#### Input data

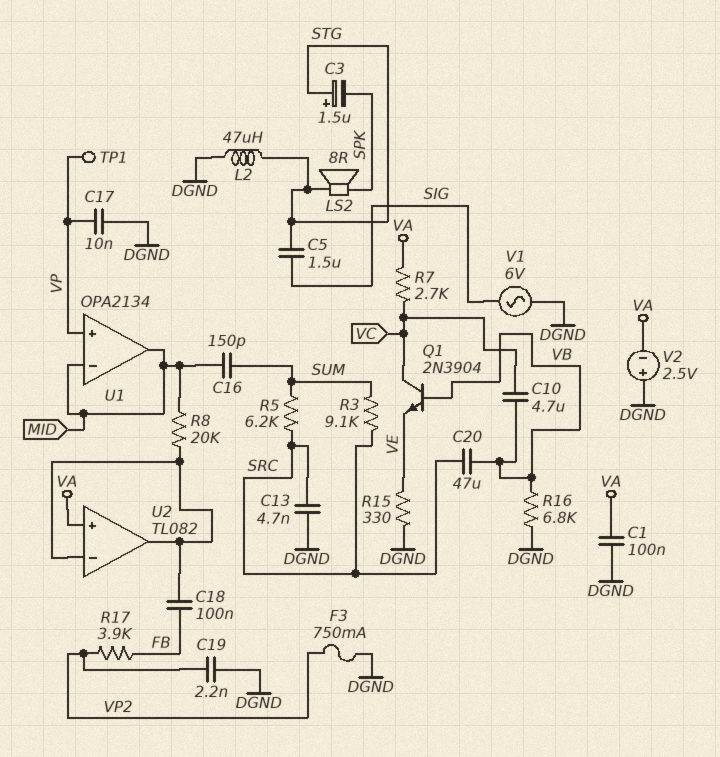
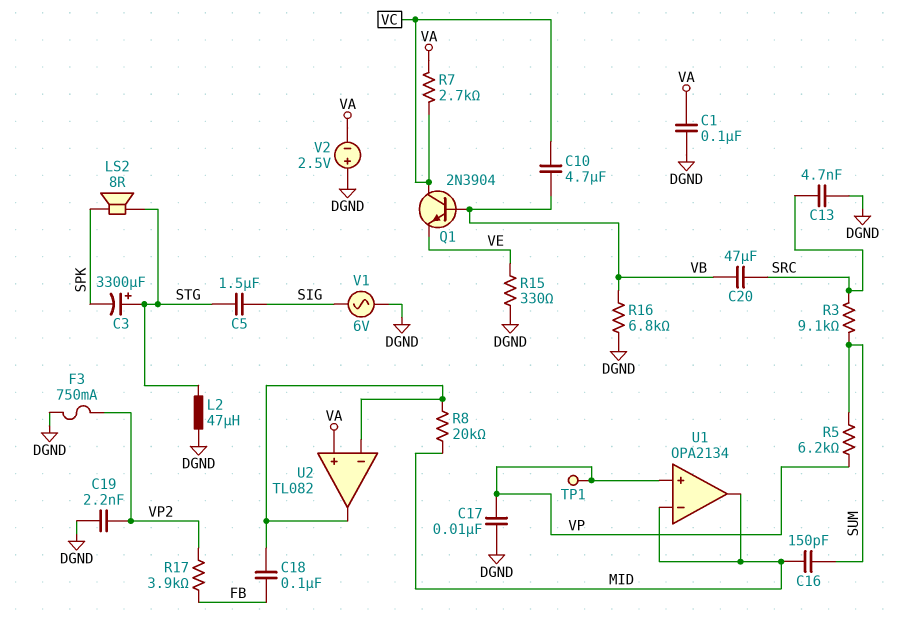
C3: 1.5uF (plus STG, minus SPK) -> 3300uF (plus STG, minus SPK)
R5: 6.2k (SRC, SUM) -> 6.2k (SUM, VP)

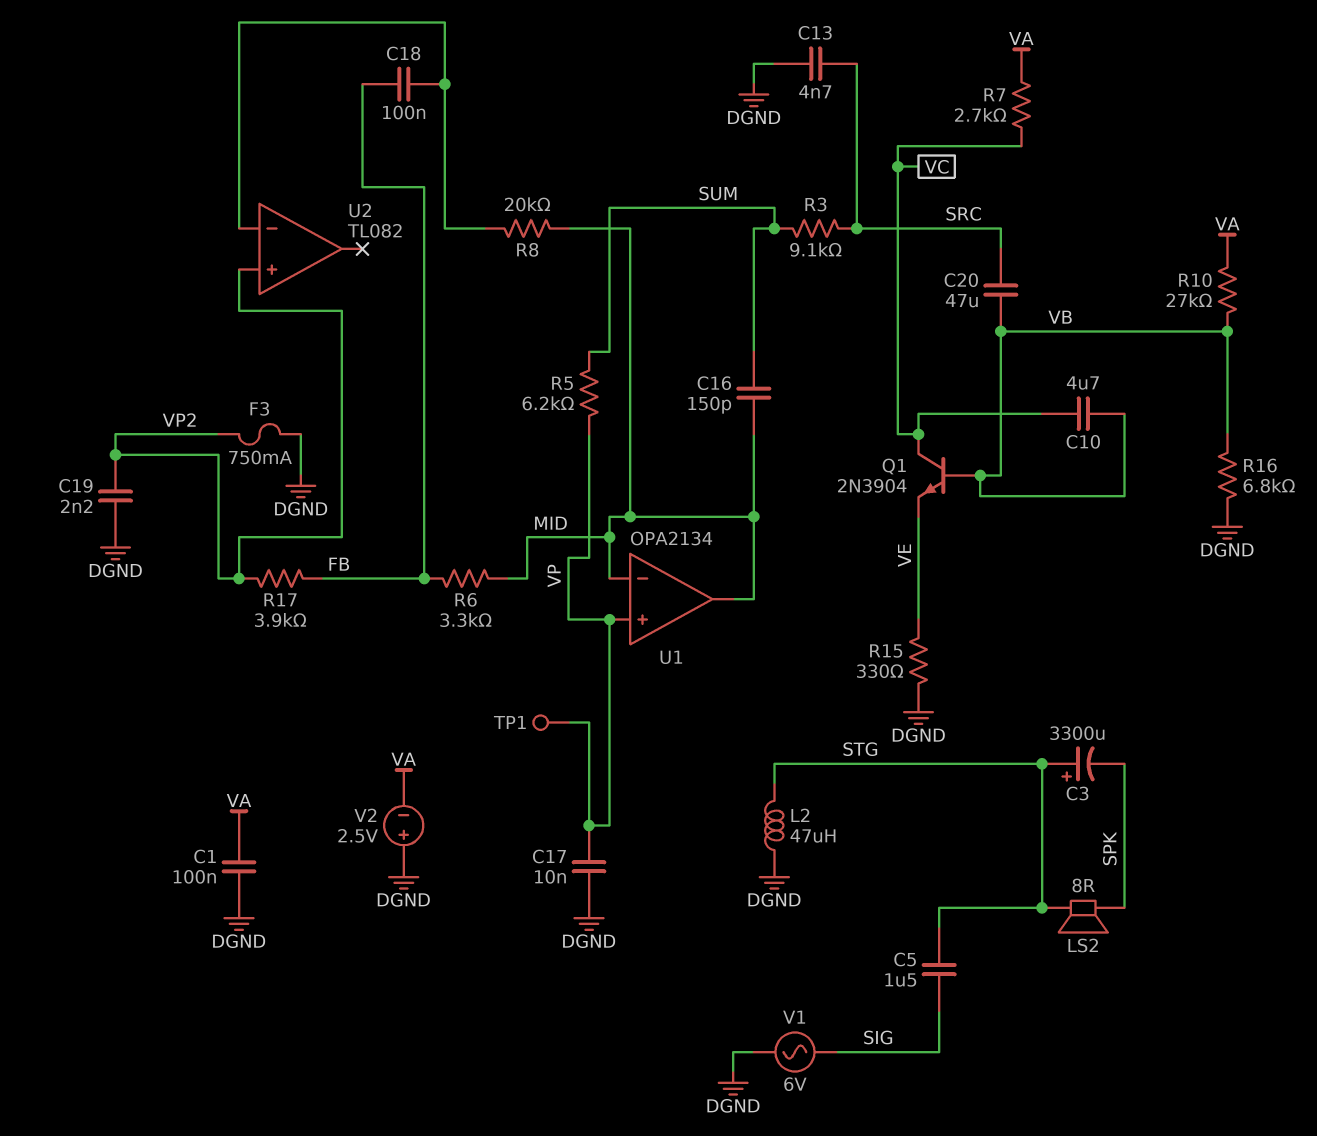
R6: none -> 3.3k (FB, MID)
R10: none -> 27k (VA, VB)
U2 pin in+: VA -> VP2
U2 pin out: U2/in- -> none

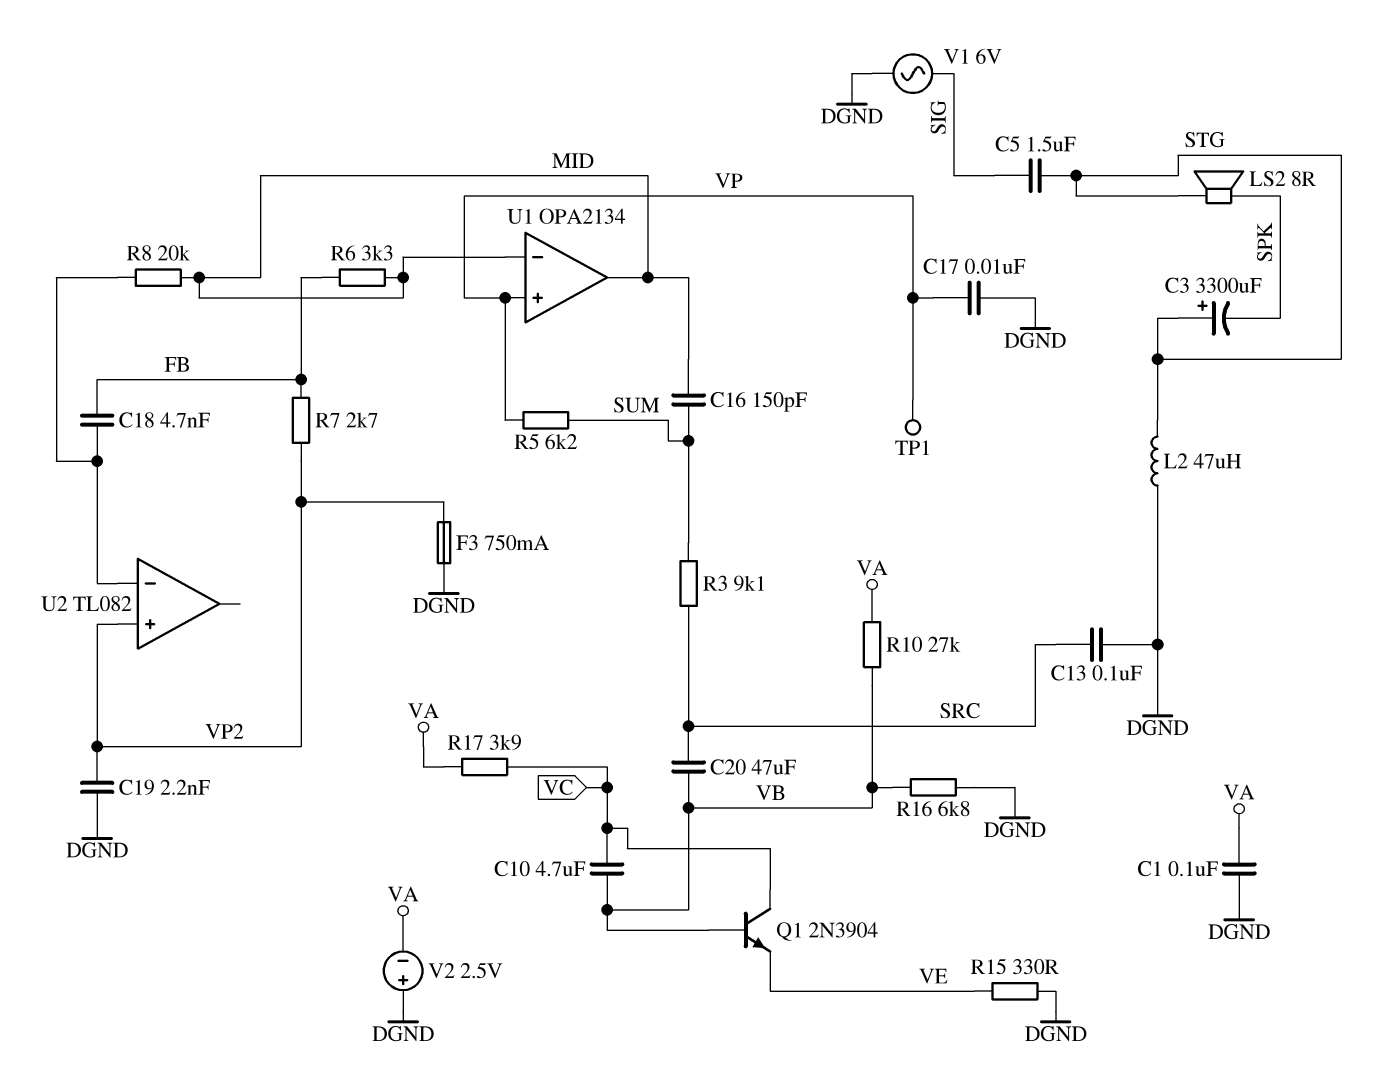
C13: 4.7nF (DGND, SRC) -> 100nF (DGND, SRC)
C18: 100nF (FB, U2/in-) -> 4.7nF (FB, U2/in-)
R7: 2.7k (VA, VC) -> 2.7k (FB, VP2)
R17: 3.9k (FB, VP2) -> 3.9k (VA, VC)

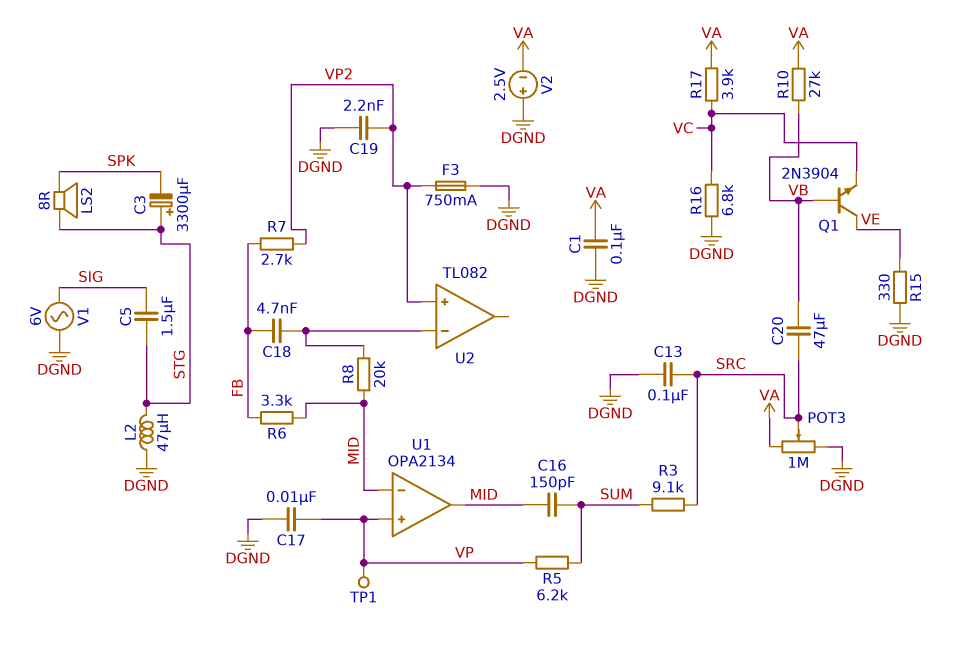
C10: 4.7uF (VB, VC) -> none
POT3: none -> 1M (DGND, VA, wiper SRC)
Q1: NPN 2N3904 (B VB, C VC, E VE) -> NPN 2N3904 (B VB, C VE, E VC)
R16: 6.8k (DGND, VB) -> 6.8k (DGND, VC)

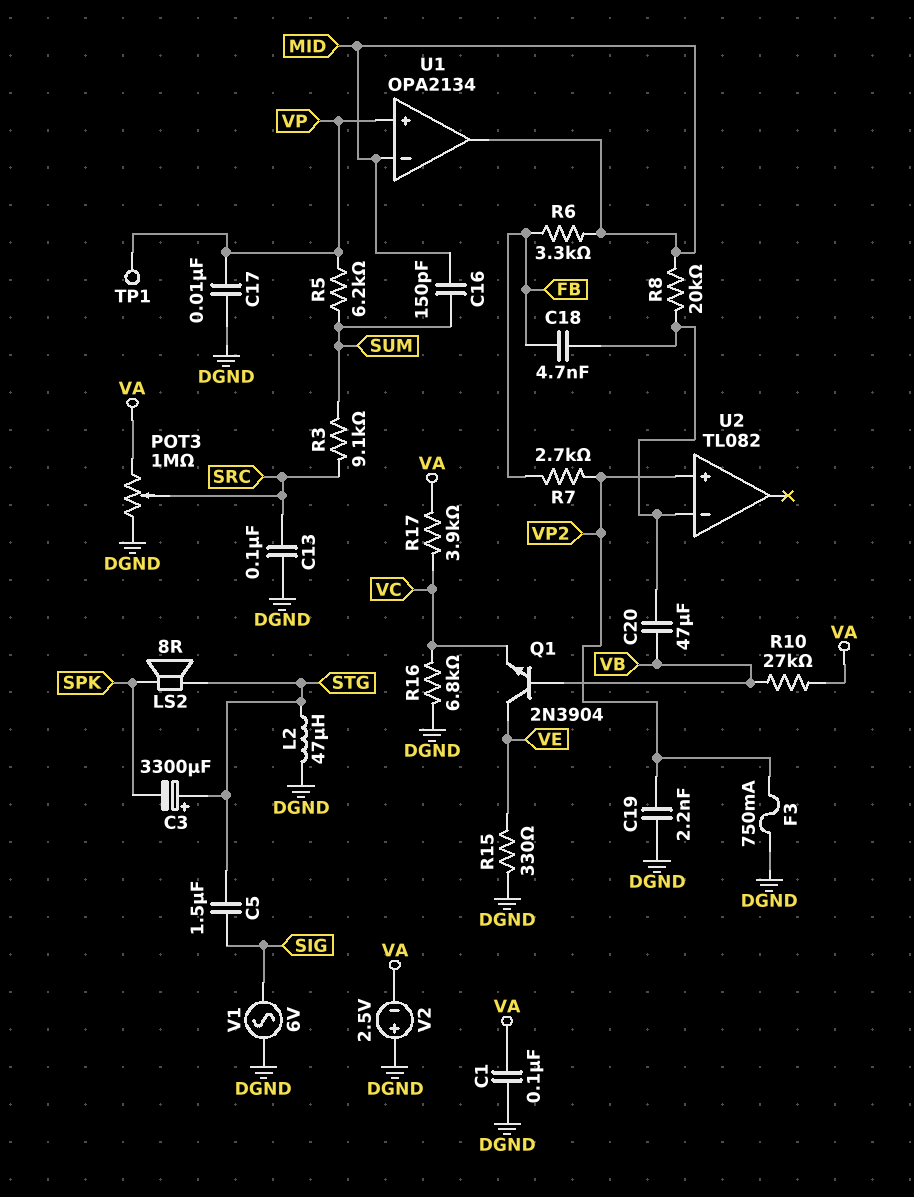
C20: 47uF (SRC, VB) -> 47uF (U2/in-, VB)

########

§ **Task to carry out**
Could you say how many lines in the data above contain "DGND"? Reply with the number alone.

§ **Solution for this task**
3